* _Work instruction_
Please repeat every entry exactly as written, but skip the pictures.
─── Data for processing
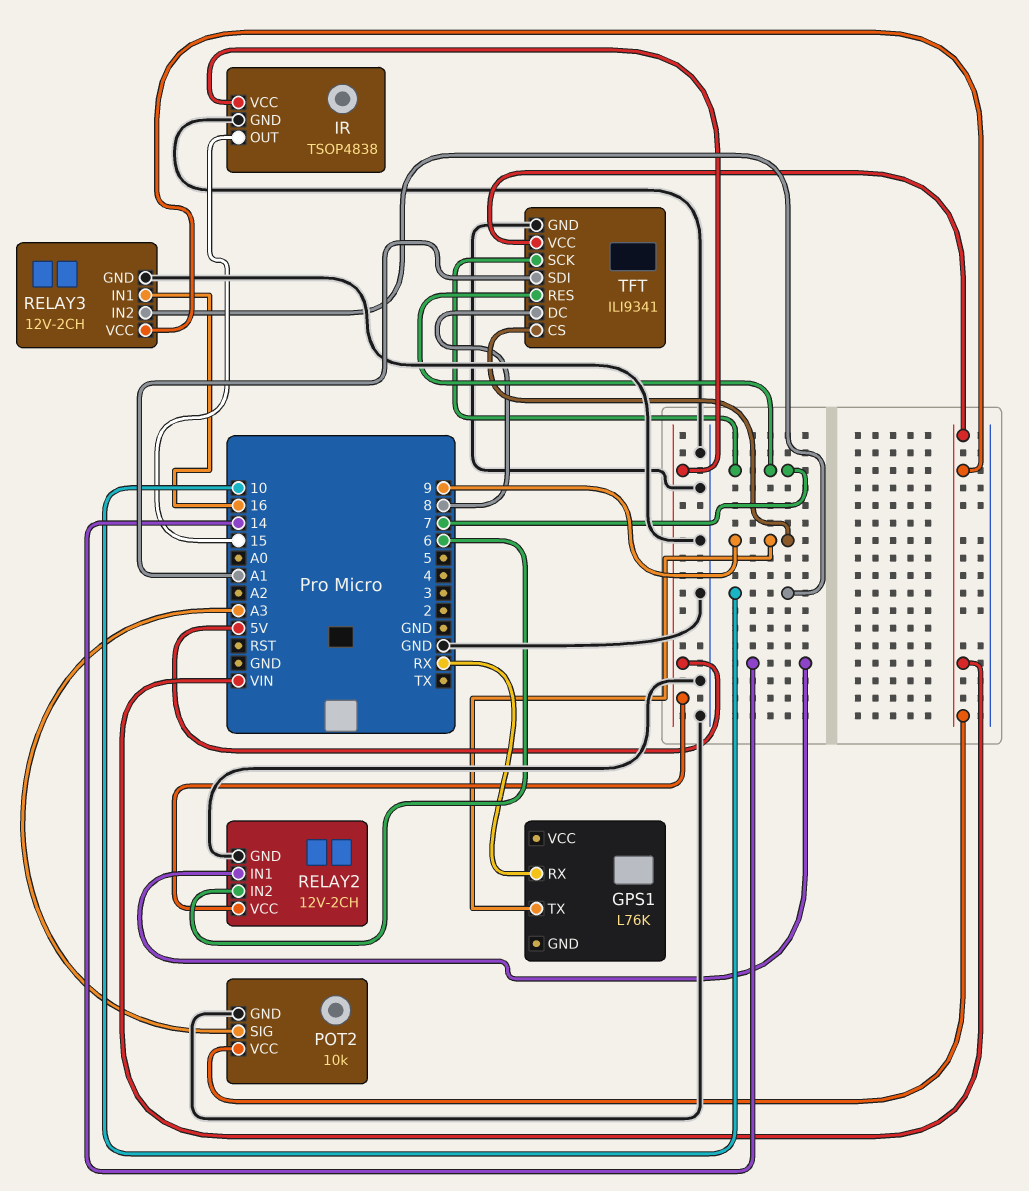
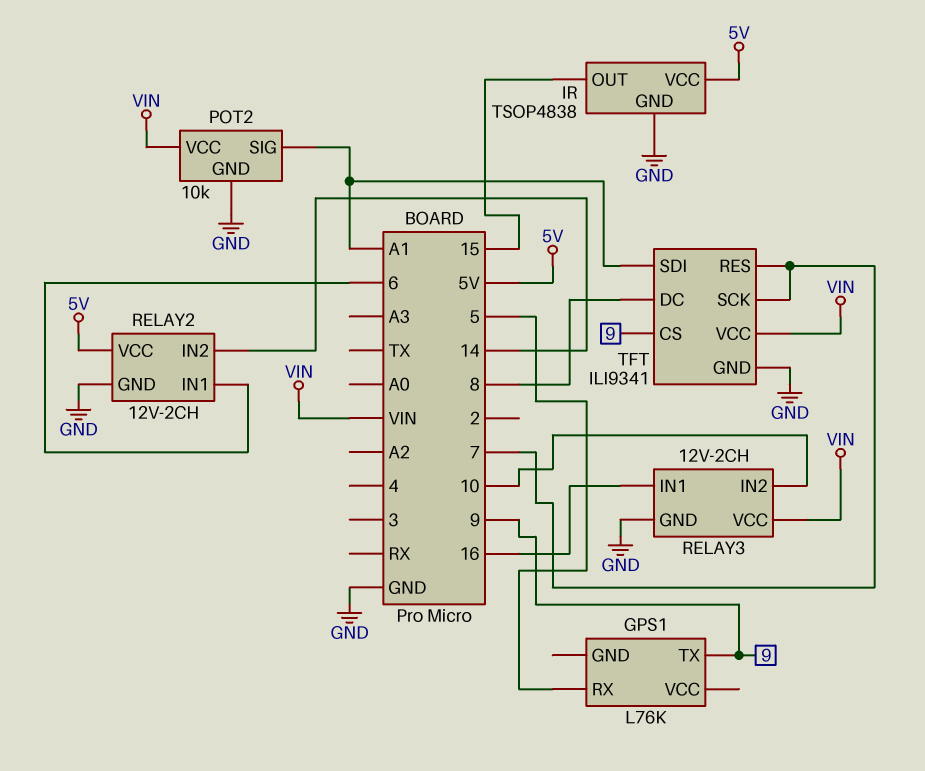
GPS1 pin RX: RX -> 5
POT2 pin SIG: A3 -> A1
RELAY2 pin IN1: 14 -> 6
RELAY2 pin IN2: 6 -> 14

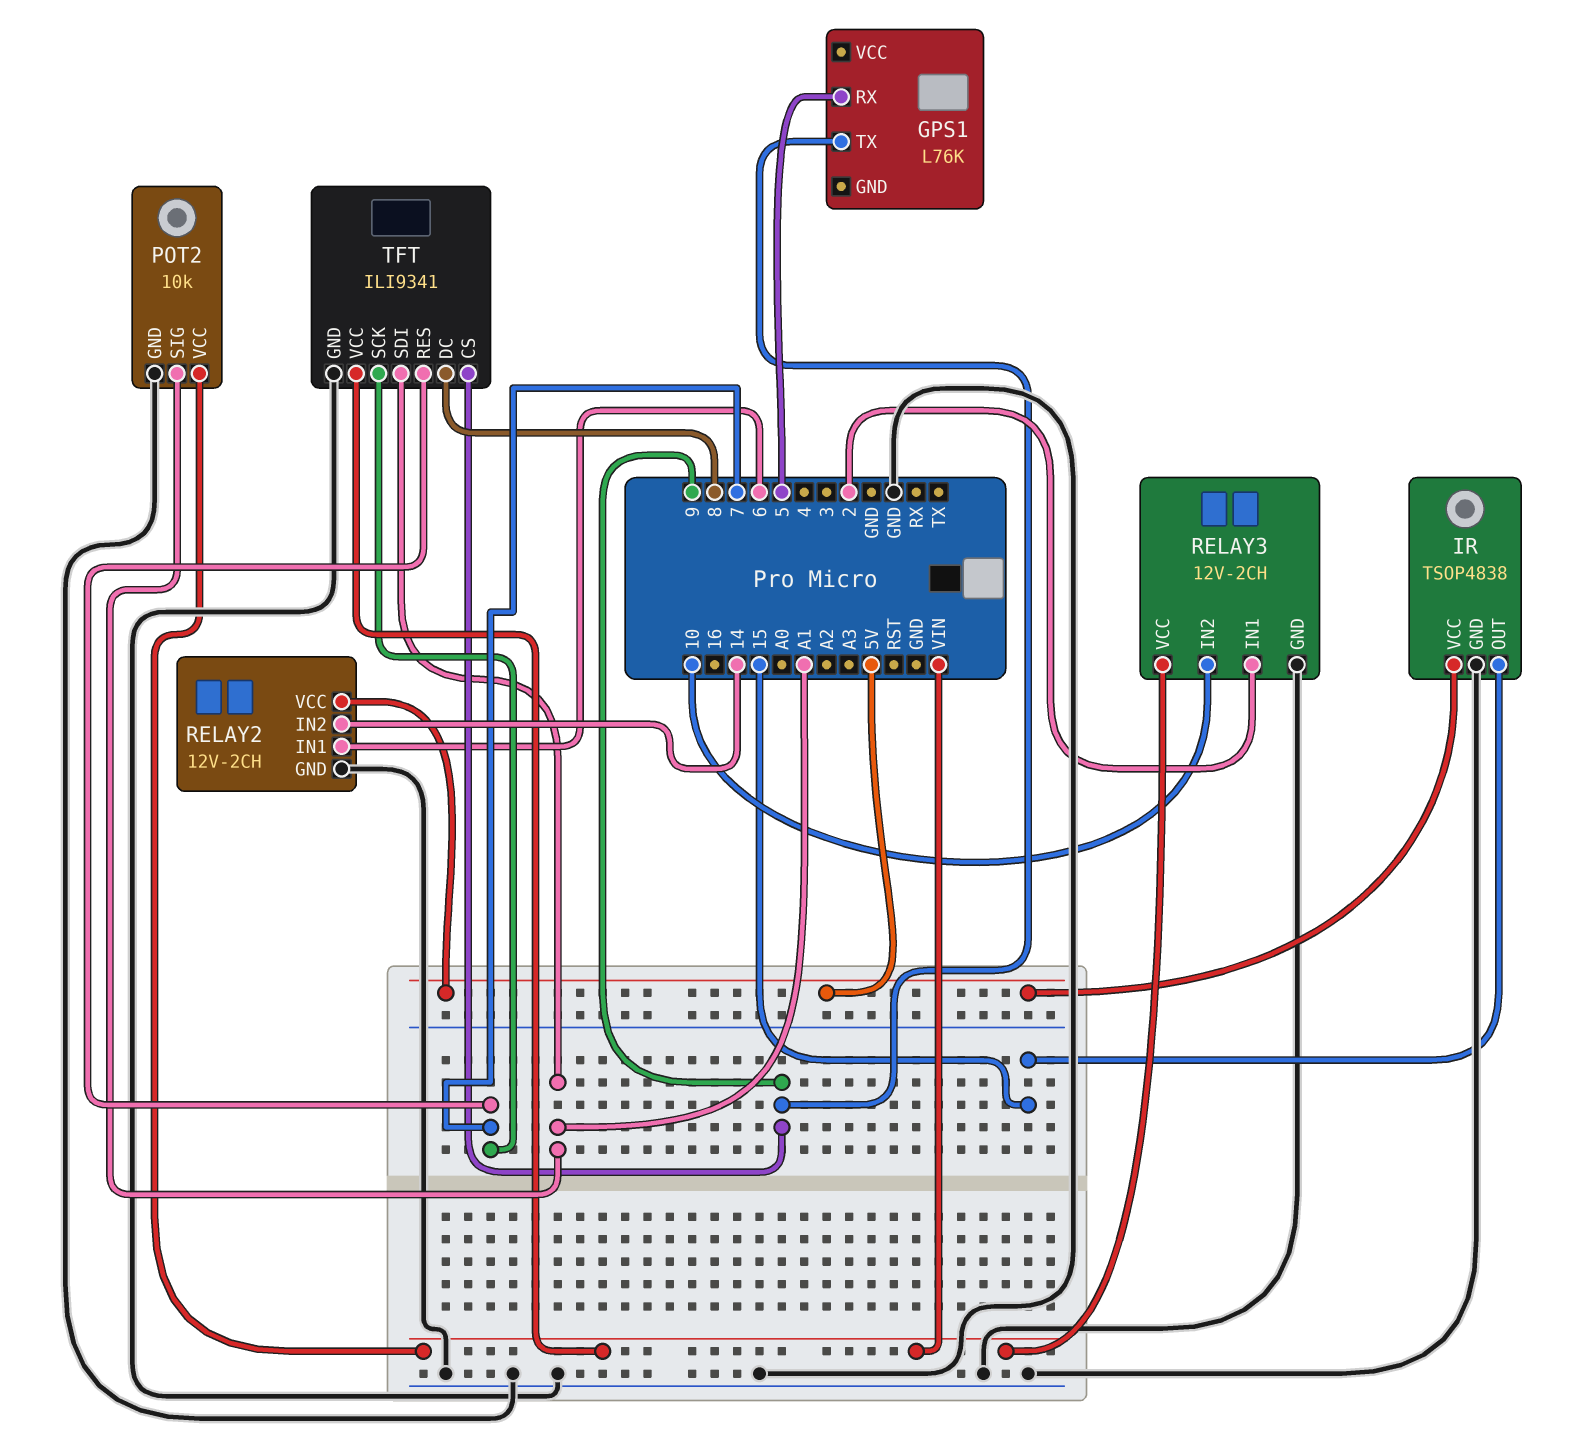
RELAY3 pin IN1: 16 -> 2

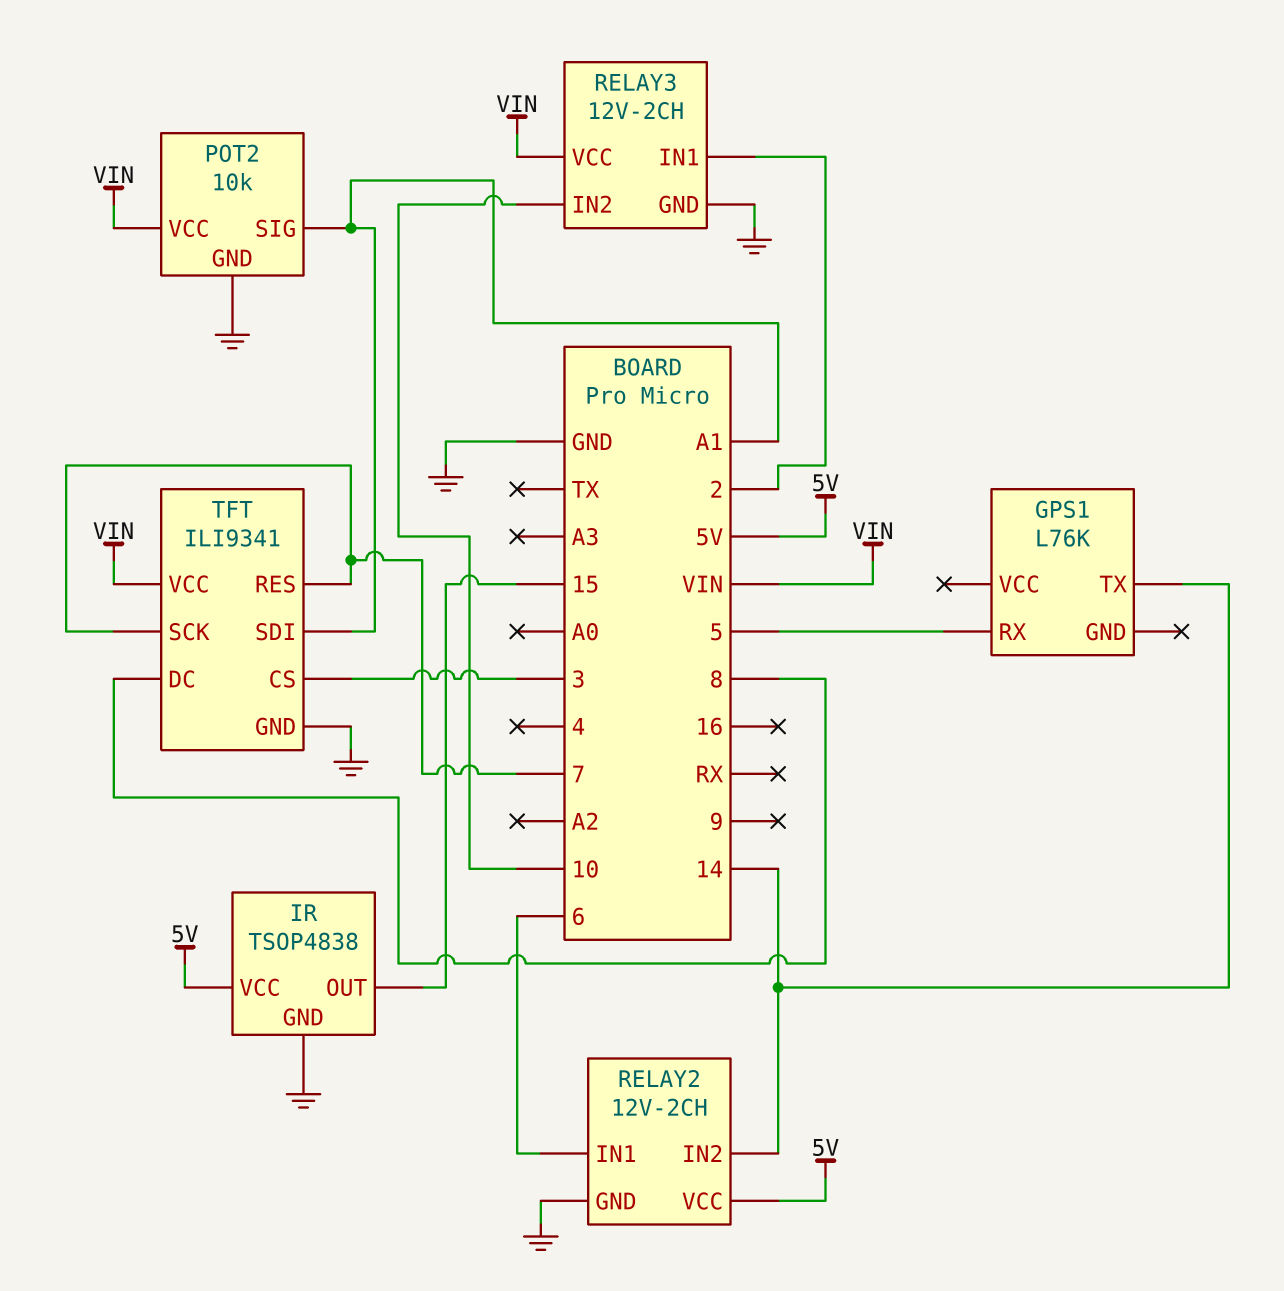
GPS1 pin TX: 9 -> 14
TFT pin CS: 9 -> 3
──────
* _Response below_
GPS1 pin RX: RX -> 5
POT2 pin SIG: A3 -> A1
RELAY2 pin IN1: 14 -> 6
RELAY2 pin IN2: 6 -> 14

RELAY3 pin IN1: 16 -> 2

GPS1 pin TX: 9 -> 14
TFT pin CS: 9 -> 3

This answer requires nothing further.